> Material for this exercise:
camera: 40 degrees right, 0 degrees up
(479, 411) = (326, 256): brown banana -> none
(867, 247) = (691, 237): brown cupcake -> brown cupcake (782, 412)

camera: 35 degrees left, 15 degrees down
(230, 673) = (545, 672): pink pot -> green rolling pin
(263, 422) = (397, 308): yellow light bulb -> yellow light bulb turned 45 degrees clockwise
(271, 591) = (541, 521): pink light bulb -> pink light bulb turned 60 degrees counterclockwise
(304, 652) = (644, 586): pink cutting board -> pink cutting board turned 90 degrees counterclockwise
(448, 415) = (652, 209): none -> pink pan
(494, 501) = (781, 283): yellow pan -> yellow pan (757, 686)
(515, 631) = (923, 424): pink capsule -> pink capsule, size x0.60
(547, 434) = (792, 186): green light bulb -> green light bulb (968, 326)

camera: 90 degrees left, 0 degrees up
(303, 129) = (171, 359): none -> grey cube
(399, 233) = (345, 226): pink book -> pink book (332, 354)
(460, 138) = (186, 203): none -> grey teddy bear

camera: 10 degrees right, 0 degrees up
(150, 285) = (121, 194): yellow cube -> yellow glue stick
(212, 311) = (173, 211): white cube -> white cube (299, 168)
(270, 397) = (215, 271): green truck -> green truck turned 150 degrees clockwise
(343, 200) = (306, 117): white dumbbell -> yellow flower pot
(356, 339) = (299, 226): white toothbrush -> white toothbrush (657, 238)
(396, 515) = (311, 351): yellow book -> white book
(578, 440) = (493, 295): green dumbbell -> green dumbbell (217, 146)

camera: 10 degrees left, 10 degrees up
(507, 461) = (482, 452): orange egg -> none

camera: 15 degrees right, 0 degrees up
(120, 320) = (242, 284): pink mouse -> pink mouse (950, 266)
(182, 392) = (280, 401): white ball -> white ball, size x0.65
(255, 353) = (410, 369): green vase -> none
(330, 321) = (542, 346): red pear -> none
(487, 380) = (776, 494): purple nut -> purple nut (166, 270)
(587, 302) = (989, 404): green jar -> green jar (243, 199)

> What you should do:
Include the first line of the listing, the line with "(396, 515) = (311, 351): yellow", and every line between them, each repeated exactly, and output only those.

> Output for this exercise:
camera: 40 degrees right, 0 degrees up
(479, 411) = (326, 256): brown banana -> none
(867, 247) = (691, 237): brown cupcake -> brown cupcake (782, 412)

camera: 35 degrees left, 15 degrees down
(230, 673) = (545, 672): pink pot -> green rolling pin
(263, 422) = (397, 308): yellow light bulb -> yellow light bulb turned 45 degrees clockwise
(271, 591) = (541, 521): pink light bulb -> pink light bulb turned 60 degrees counterclockwise
(304, 652) = (644, 586): pink cutting board -> pink cutting board turned 90 degrees counterclockwise
(448, 415) = (652, 209): none -> pink pan
(494, 501) = (781, 283): yellow pan -> yellow pan (757, 686)
(515, 631) = (923, 424): pink capsule -> pink capsule, size x0.60
(547, 434) = (792, 186): green light bulb -> green light bulb (968, 326)

camera: 90 degrees left, 0 degrees up
(303, 129) = (171, 359): none -> grey cube
(399, 233) = (345, 226): pink book -> pink book (332, 354)
(460, 138) = (186, 203): none -> grey teddy bear

camera: 10 degrees right, 0 degrees up
(150, 285) = (121, 194): yellow cube -> yellow glue stick
(212, 311) = (173, 211): white cube -> white cube (299, 168)
(270, 397) = (215, 271): green truck -> green truck turned 150 degrees clockwise
(343, 200) = (306, 117): white dumbbell -> yellow flower pot
(356, 339) = (299, 226): white toothbrush -> white toothbrush (657, 238)
(396, 515) = (311, 351): yellow book -> white book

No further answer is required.